======== Supplied entries

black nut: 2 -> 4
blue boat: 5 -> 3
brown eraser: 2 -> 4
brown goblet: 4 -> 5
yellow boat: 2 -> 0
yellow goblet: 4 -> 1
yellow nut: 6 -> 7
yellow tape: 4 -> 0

================
======== Supplied entries

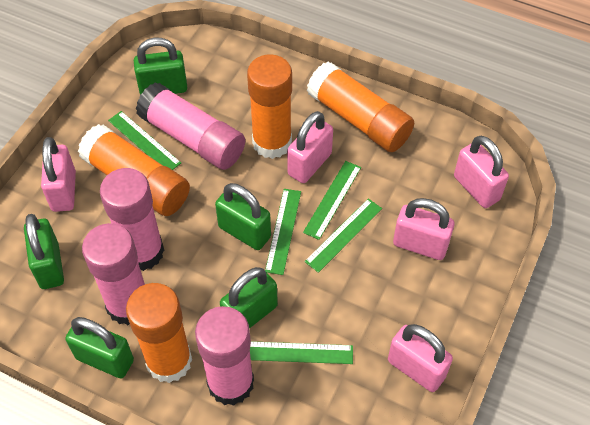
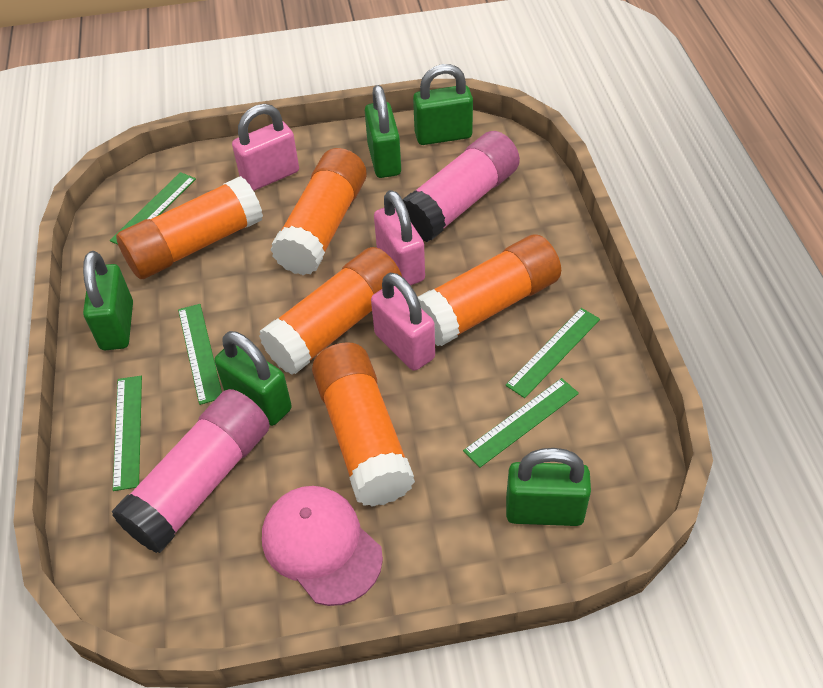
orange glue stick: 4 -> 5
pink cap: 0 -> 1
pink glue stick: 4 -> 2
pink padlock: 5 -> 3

================

(What is expected)
Taking the entries above, print exactly the lines starting at the line with "black nut: 2 -> 4" and ending at the line with "yellow tape: 4 -> 0", both included.

(Response to this task)
black nut: 2 -> 4
blue boat: 5 -> 3
brown eraser: 2 -> 4
brown goblet: 4 -> 5
yellow boat: 2 -> 0
yellow goblet: 4 -> 1
yellow nut: 6 -> 7
yellow tape: 4 -> 0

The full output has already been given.